++++ Data to use ++++
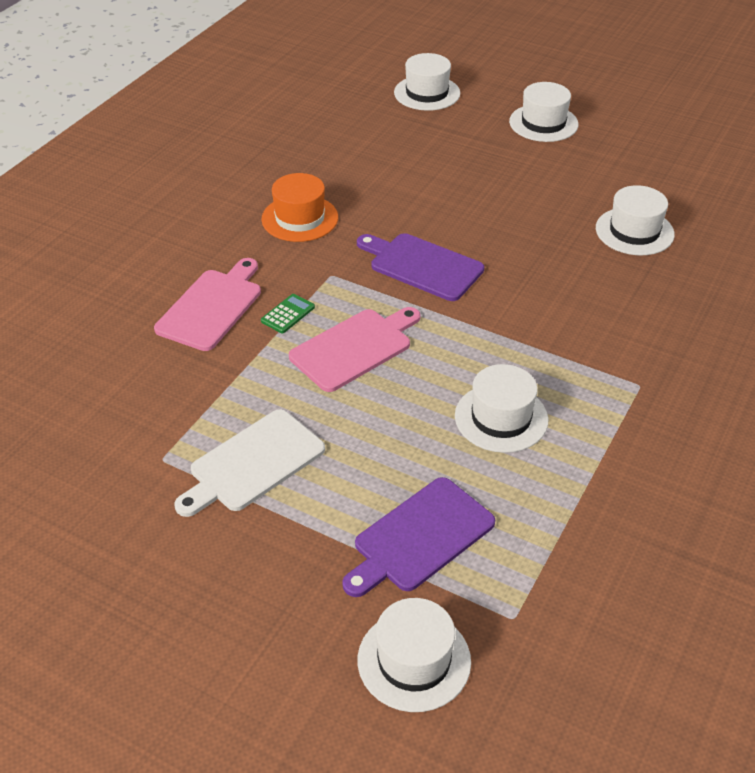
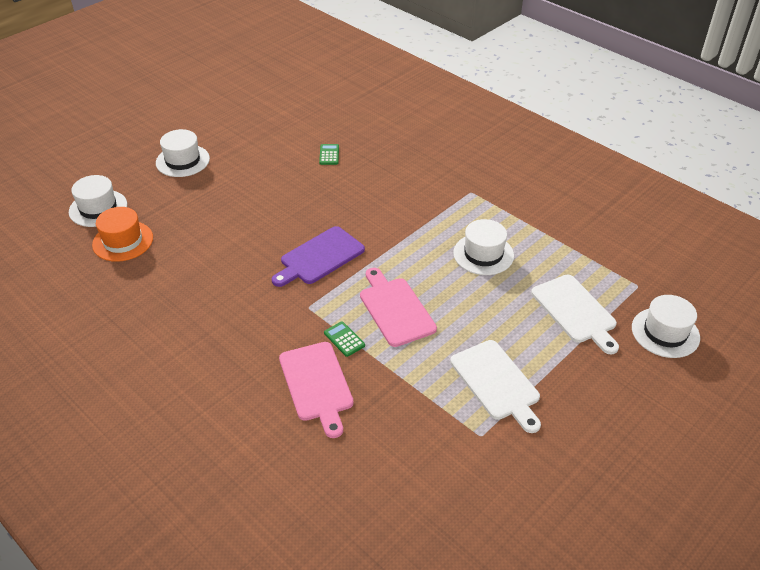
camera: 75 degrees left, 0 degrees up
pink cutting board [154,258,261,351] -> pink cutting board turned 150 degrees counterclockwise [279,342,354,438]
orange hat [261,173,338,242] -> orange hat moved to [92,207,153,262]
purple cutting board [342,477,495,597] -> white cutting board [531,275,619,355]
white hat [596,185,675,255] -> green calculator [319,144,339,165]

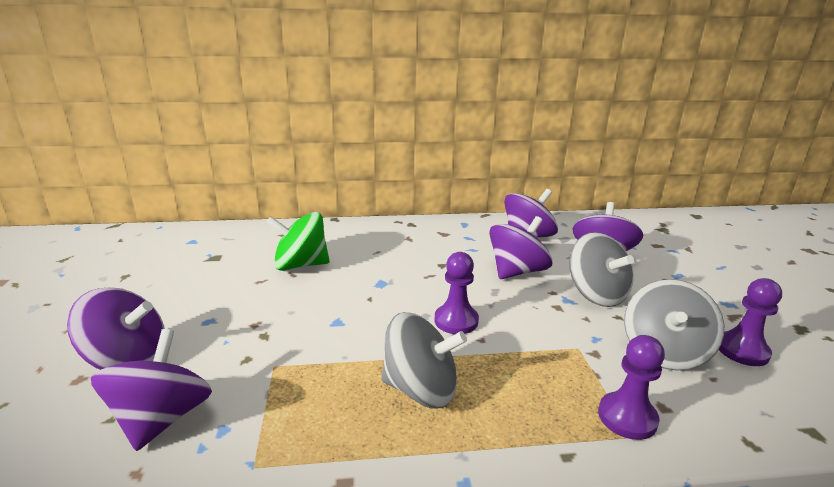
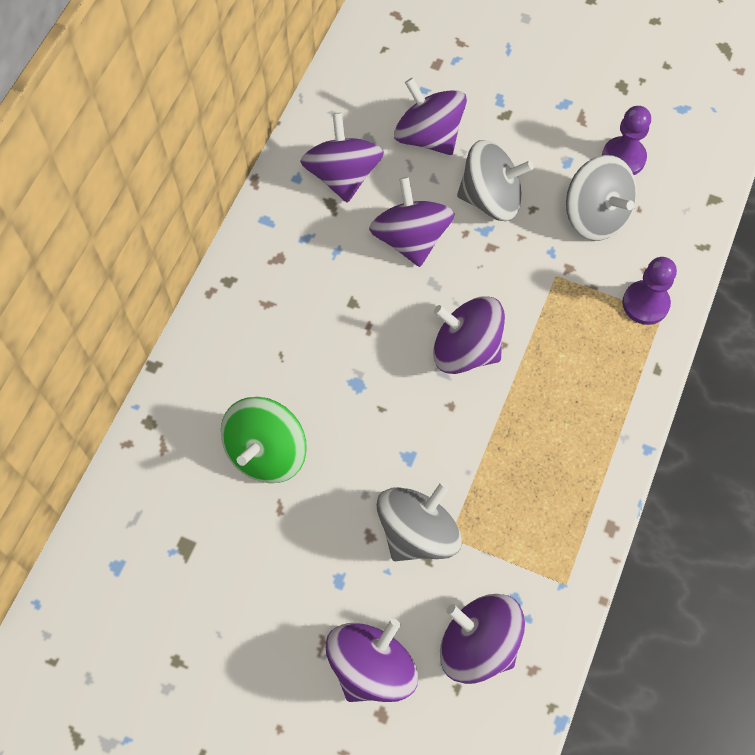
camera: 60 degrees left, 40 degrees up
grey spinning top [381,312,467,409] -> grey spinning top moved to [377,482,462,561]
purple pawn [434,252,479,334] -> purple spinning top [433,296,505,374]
++++
++++ Data to use ++++
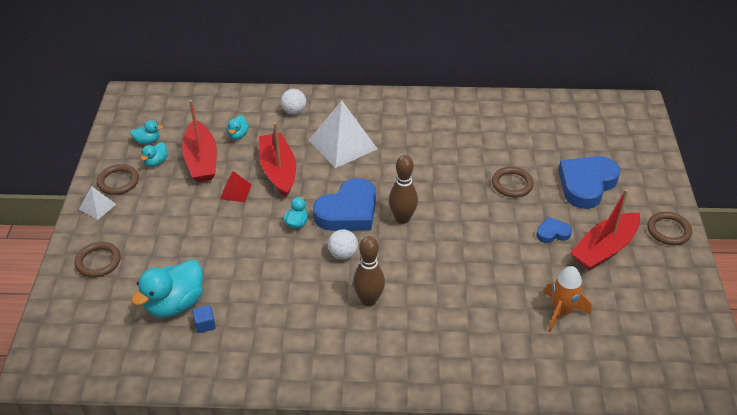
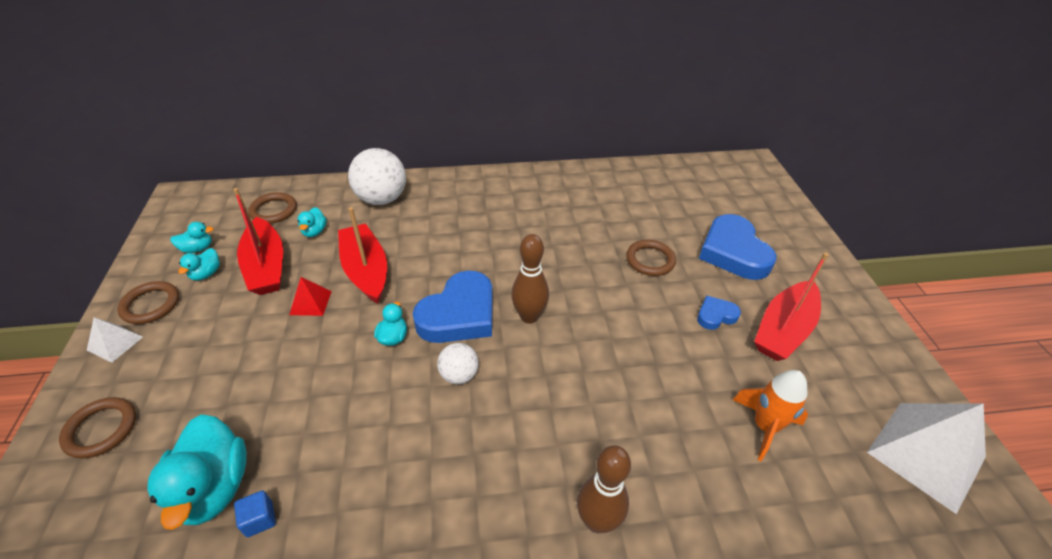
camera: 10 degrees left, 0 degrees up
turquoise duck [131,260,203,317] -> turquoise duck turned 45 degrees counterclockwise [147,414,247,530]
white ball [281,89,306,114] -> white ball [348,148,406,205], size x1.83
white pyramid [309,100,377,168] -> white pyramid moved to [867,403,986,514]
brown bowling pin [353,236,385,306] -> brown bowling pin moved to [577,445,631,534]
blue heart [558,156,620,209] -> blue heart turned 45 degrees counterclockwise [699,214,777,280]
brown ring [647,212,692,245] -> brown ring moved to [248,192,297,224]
++++
++++ Data to use ++++
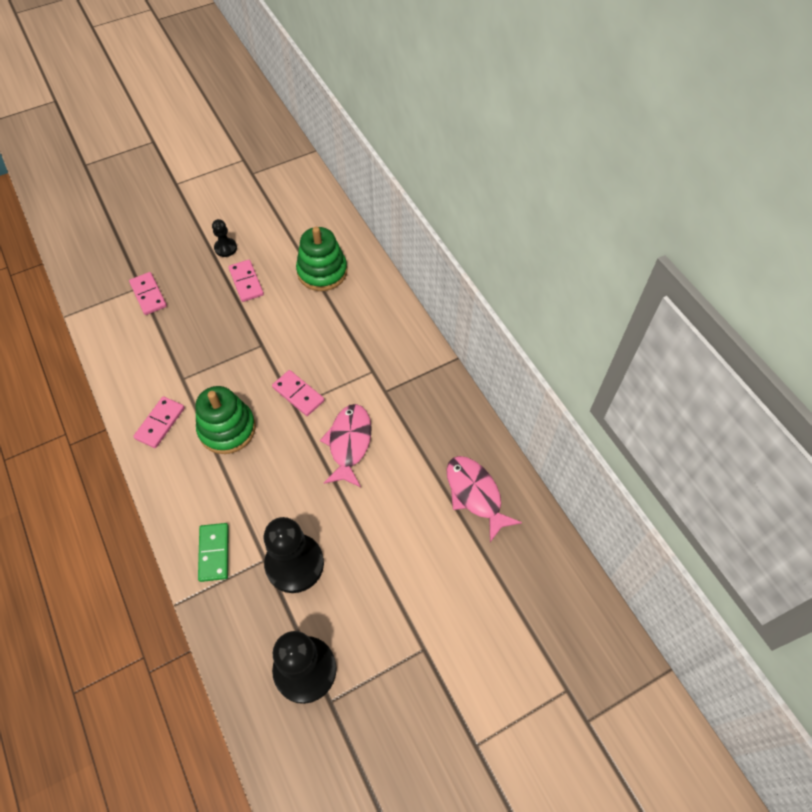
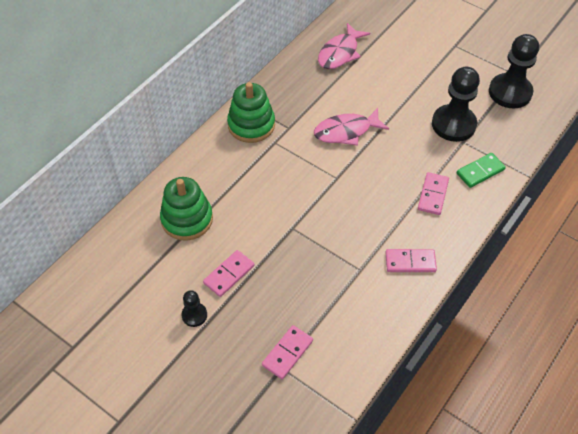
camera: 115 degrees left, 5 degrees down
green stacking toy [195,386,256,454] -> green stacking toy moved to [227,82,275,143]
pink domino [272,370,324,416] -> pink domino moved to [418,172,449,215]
++++
Your instructions: Look above for the line with "camera: 60 degrees left, 40 degrees up" and the line with "purple pawn [434,252,479,334]". Write out those two lines and all the lines between them, exactly, and no others.

Your solution:
camera: 60 degrees left, 40 degrees up
grey spinning top [381,312,467,409] -> grey spinning top moved to [377,482,462,561]
purple pawn [434,252,479,334] -> purple spinning top [433,296,505,374]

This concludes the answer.